--- Data for the task Enclosed Below ---
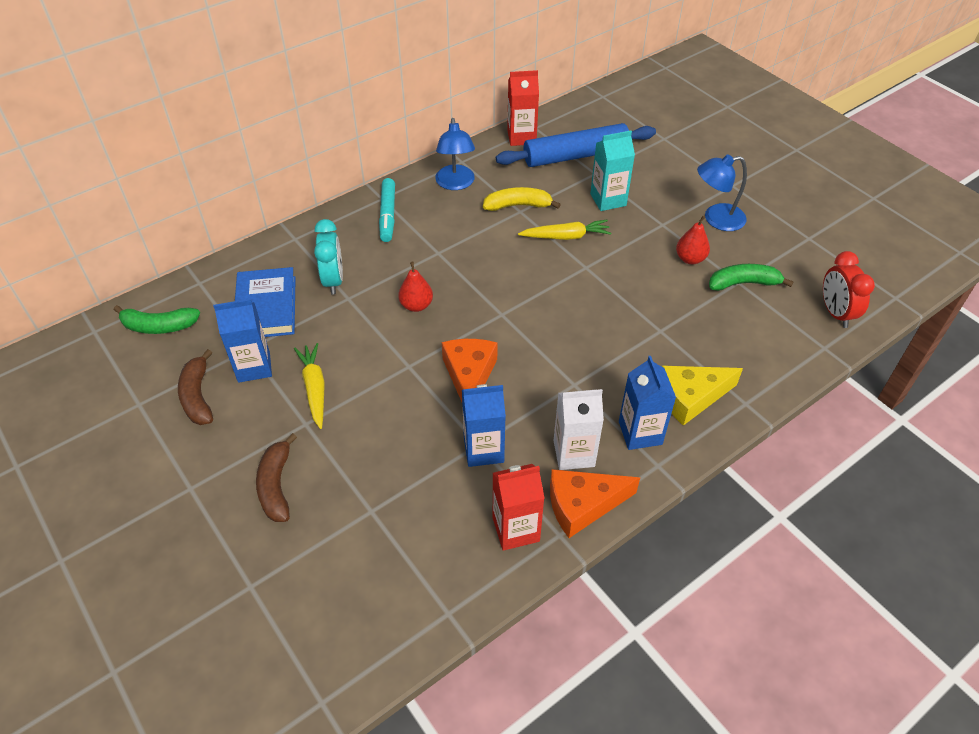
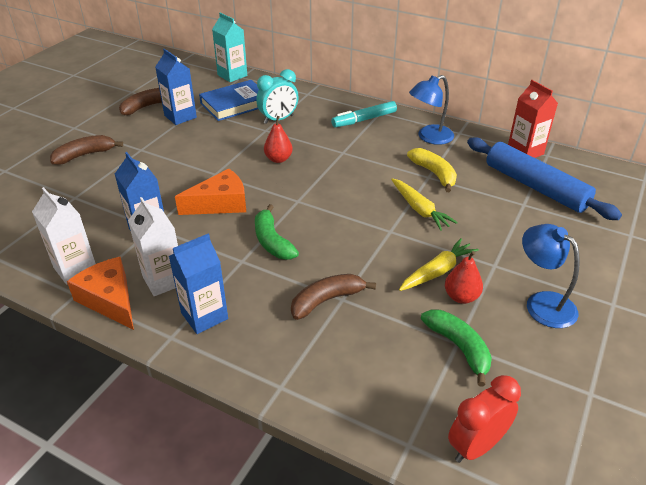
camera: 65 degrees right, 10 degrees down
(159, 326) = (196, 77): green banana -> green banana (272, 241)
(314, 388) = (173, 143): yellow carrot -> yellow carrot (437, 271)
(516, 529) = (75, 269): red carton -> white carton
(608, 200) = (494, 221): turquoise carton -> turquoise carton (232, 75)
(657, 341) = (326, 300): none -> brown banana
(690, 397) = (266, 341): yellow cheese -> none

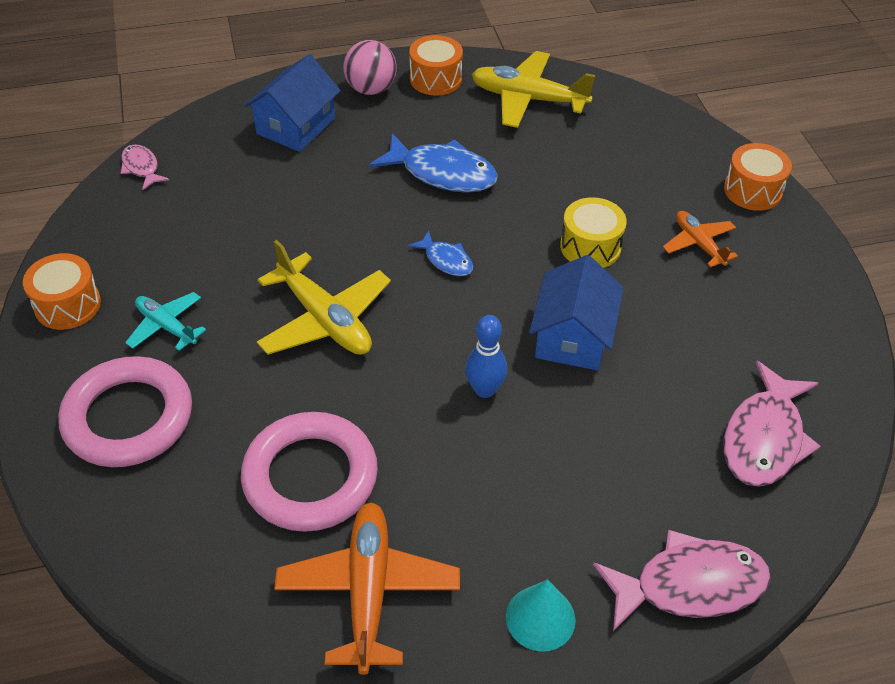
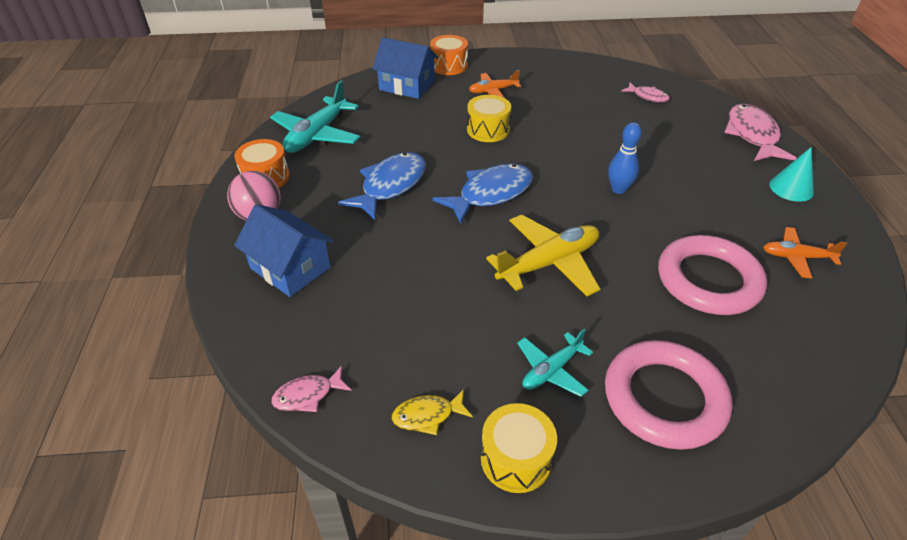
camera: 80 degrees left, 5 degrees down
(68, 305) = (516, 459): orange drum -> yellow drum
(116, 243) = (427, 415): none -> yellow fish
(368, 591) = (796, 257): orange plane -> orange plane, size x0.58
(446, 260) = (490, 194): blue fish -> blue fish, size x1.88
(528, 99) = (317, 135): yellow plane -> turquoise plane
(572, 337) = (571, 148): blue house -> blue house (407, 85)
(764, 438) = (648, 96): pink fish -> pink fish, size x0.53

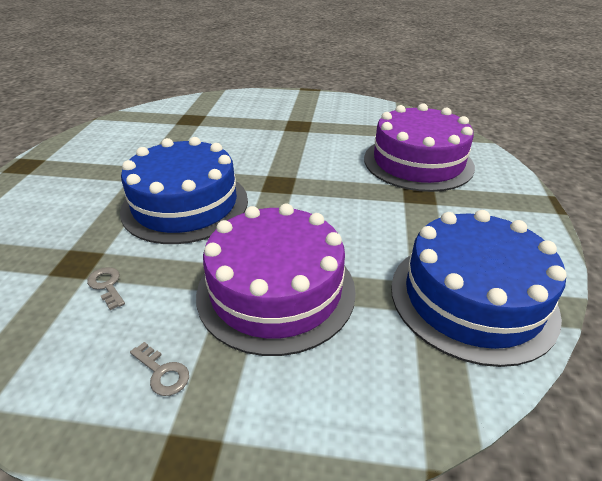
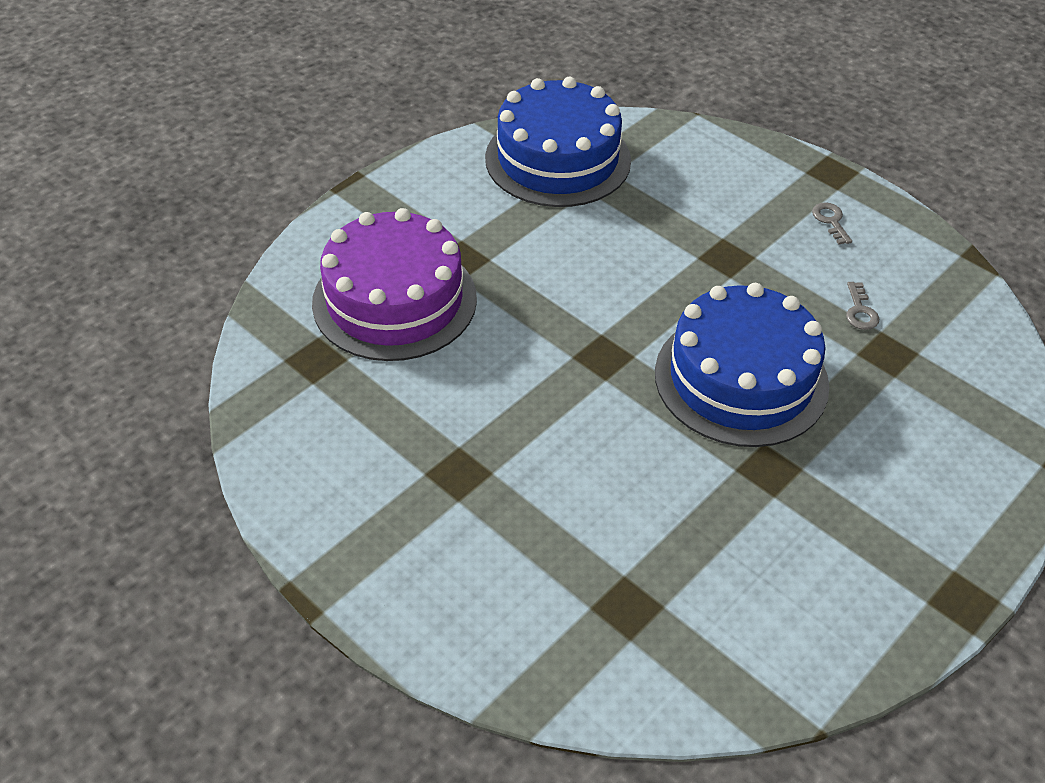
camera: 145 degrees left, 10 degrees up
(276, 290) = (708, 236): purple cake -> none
--- End of Enclosed Data for the task ---
--- Data for the task Enclosed Below ---
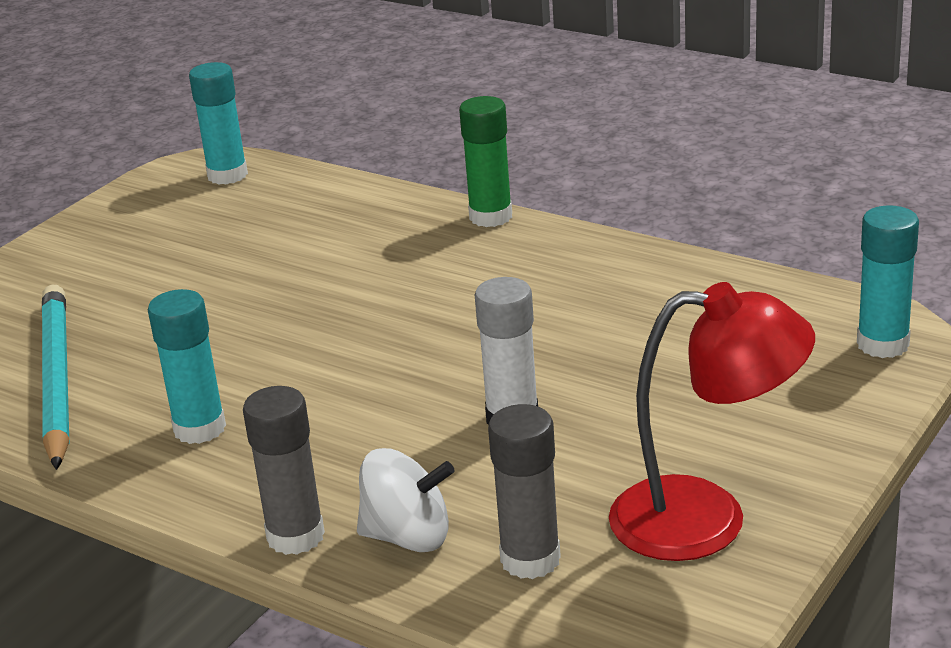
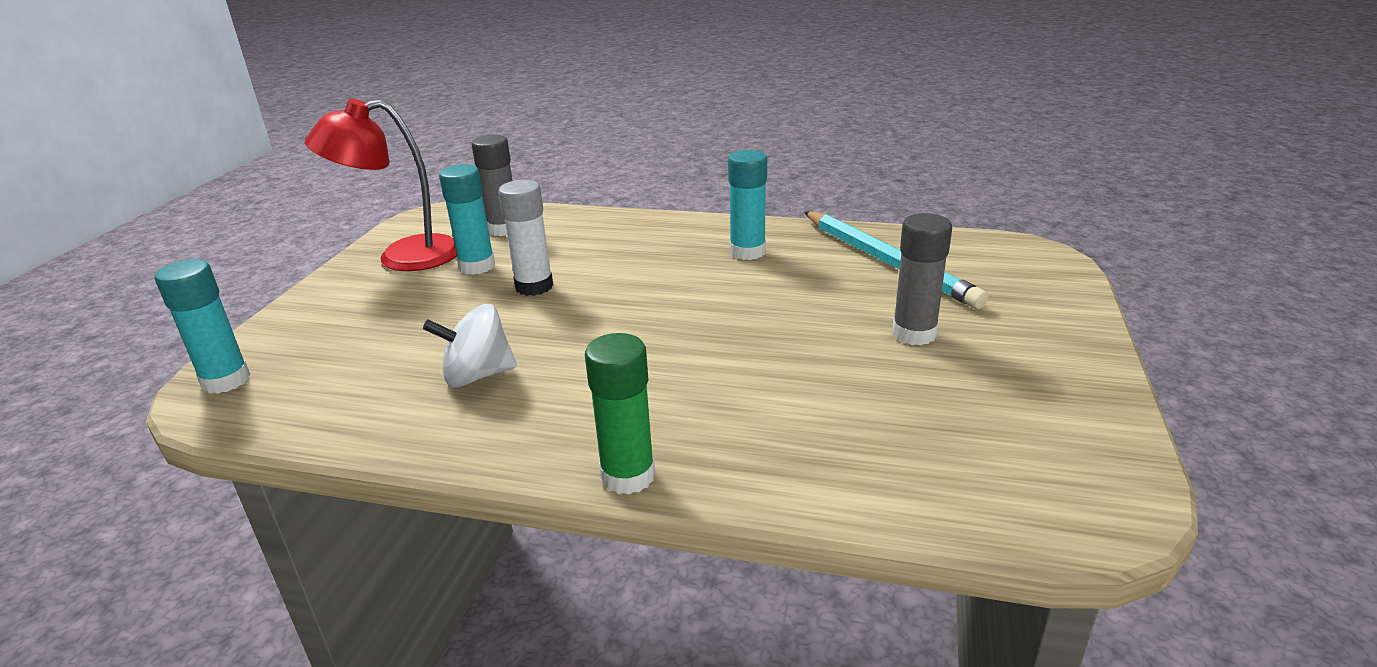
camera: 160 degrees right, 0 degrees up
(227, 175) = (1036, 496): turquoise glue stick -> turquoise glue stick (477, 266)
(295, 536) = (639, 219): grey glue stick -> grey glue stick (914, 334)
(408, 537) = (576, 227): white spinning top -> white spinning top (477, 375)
--- End of Enclosed Data for the task ---
--- Data for the task Enclosed Below ---
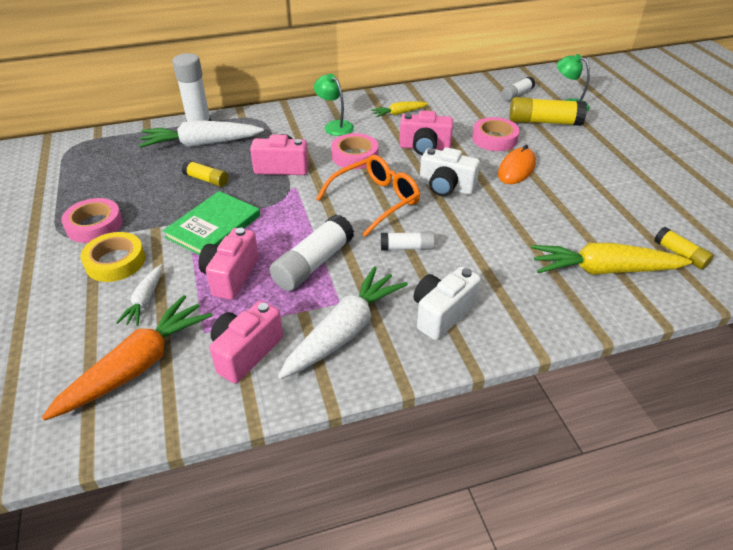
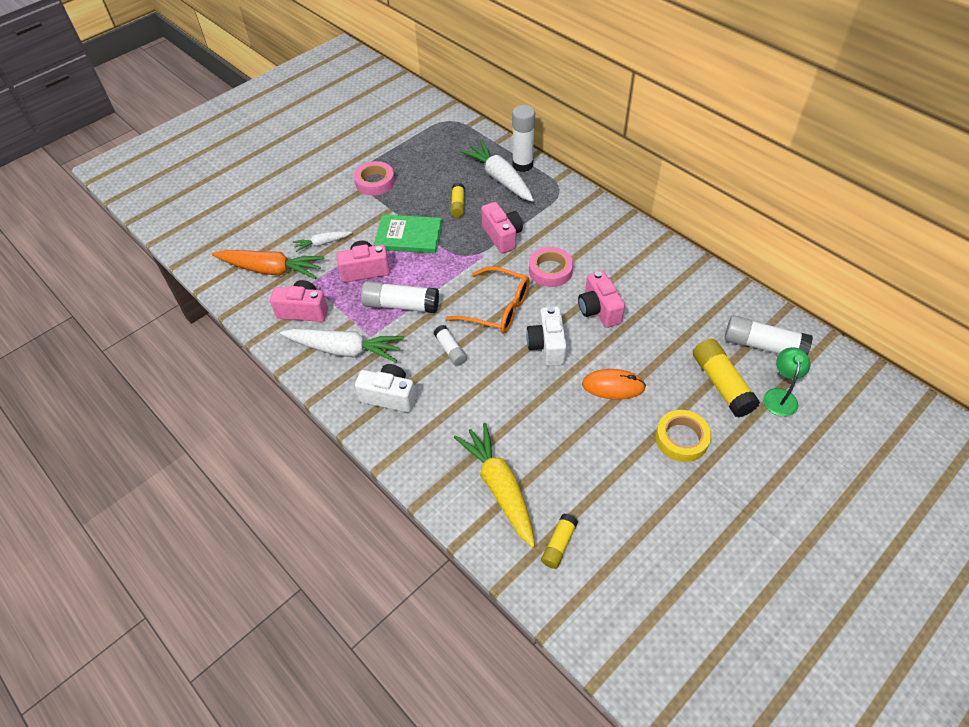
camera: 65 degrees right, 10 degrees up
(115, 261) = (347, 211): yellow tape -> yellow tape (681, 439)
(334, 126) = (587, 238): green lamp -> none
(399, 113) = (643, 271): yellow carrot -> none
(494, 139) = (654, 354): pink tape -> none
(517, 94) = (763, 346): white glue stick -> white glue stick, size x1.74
--- End of Enclosed Data for the task ---
* Brief *
What lines in the material above hold the word "left"? Pull them out.

* Exercise response *
camera: 80 degrees left, 5 degrees down
camera: 145 degrees left, 10 degrees up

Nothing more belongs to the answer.